Problem to work on
Copy the items below word for word, starting at the line that contains "This screenshot has" and ending at the line that contains "Question: Which object is the farthest", including both of those lines.

The input

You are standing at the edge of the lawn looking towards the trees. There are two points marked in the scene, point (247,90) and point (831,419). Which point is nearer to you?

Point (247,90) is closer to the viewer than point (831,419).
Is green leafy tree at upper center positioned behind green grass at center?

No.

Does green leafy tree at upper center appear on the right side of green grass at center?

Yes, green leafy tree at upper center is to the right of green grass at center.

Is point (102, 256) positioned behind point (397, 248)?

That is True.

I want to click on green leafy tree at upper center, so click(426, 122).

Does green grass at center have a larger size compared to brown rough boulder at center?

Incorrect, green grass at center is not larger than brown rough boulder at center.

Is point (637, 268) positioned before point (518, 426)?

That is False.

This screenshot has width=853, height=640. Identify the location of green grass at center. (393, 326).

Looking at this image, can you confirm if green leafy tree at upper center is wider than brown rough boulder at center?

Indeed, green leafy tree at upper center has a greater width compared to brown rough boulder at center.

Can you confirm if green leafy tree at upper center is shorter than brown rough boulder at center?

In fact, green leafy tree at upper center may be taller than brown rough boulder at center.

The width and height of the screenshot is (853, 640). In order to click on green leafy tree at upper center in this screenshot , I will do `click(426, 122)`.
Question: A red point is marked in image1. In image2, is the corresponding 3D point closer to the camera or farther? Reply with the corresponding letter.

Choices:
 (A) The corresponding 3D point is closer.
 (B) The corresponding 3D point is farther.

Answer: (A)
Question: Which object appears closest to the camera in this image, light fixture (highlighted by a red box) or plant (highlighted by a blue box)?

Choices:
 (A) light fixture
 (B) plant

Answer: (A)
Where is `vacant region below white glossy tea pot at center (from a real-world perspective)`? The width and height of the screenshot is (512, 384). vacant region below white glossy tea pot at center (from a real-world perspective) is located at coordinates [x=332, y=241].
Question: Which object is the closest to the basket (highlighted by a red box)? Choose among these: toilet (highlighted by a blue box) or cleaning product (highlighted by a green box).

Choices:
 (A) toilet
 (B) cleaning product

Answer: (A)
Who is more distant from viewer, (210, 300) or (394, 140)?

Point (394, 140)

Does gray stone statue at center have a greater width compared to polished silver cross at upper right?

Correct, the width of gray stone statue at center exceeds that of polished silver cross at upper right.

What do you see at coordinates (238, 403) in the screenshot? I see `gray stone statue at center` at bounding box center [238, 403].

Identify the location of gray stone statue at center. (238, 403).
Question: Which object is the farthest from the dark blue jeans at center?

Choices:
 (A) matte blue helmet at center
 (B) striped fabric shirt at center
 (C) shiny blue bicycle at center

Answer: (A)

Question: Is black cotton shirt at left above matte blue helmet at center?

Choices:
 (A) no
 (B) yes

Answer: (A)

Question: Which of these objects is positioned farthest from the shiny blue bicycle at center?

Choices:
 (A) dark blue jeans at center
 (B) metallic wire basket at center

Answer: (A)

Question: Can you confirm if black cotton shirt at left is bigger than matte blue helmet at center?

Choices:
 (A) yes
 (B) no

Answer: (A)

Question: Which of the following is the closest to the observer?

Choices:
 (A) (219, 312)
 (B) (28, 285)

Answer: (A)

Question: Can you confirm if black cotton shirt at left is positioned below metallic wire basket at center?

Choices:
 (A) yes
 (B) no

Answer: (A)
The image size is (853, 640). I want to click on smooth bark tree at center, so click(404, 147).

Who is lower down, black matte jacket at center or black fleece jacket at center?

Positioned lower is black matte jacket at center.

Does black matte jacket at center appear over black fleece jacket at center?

Exercise solution
This screenshot has width=853, height=640. Identify the location of green grass at center. (393, 326).

Looking at this image, can you confirm if green leafy tree at upper center is wider than brown rough boulder at center?

Indeed, green leafy tree at upper center has a greater width compared to brown rough boulder at center.

Can you confirm if green leafy tree at upper center is shorter than brown rough boulder at center?

In fact, green leafy tree at upper center may be taller than brown rough boulder at center.

The width and height of the screenshot is (853, 640). In order to click on green leafy tree at upper center in this screenshot , I will do `click(426, 122)`.
Question: A red point is marked in image1. In image2, is the corresponding 3D point closer to the camera or farther? Reply with the corresponding letter.

Choices:
 (A) The corresponding 3D point is closer.
 (B) The corresponding 3D point is farther.

Answer: (A)
Question: Which object appears closest to the camera in this image, light fixture (highlighted by a red box) or plant (highlighted by a blue box)?

Choices:
 (A) light fixture
 (B) plant

Answer: (A)
Where is `vacant region below white glossy tea pot at center (from a real-world perspective)`? The width and height of the screenshot is (512, 384). vacant region below white glossy tea pot at center (from a real-world perspective) is located at coordinates [x=332, y=241].
Question: Which object is the closest to the basket (highlighted by a red box)? Choose among these: toilet (highlighted by a blue box) or cleaning product (highlighted by a green box).

Choices:
 (A) toilet
 (B) cleaning product

Answer: (A)
Who is more distant from viewer, (210, 300) or (394, 140)?

Point (394, 140)

Does gray stone statue at center have a greater width compared to polished silver cross at upper right?

Correct, the width of gray stone statue at center exceeds that of polished silver cross at upper right.

What do you see at coordinates (238, 403) in the screenshot? I see `gray stone statue at center` at bounding box center [238, 403].

Identify the location of gray stone statue at center. (238, 403).
Question: Which object is the farthest from the dark blue jeans at center?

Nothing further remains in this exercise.